## Data excerpt
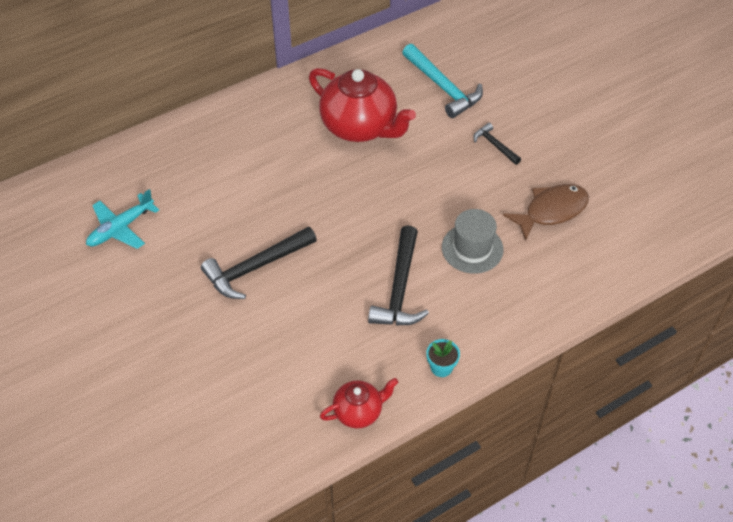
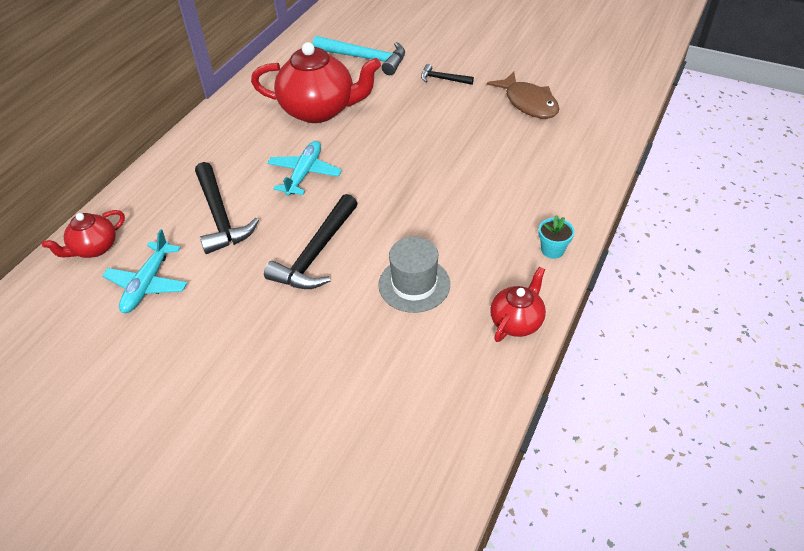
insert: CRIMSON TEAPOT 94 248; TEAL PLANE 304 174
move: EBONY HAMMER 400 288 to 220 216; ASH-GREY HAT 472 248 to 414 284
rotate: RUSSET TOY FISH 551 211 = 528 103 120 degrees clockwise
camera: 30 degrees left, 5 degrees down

## Work item
Nothing but the lines from the one containing "rotate: RUSSET TOY" through the last line of the listing should be output, each exactly as written.

## Output of the task
rotate: RUSSET TOY FISH 551 211 = 528 103 120 degrees clockwise
camera: 30 degrees left, 5 degrees down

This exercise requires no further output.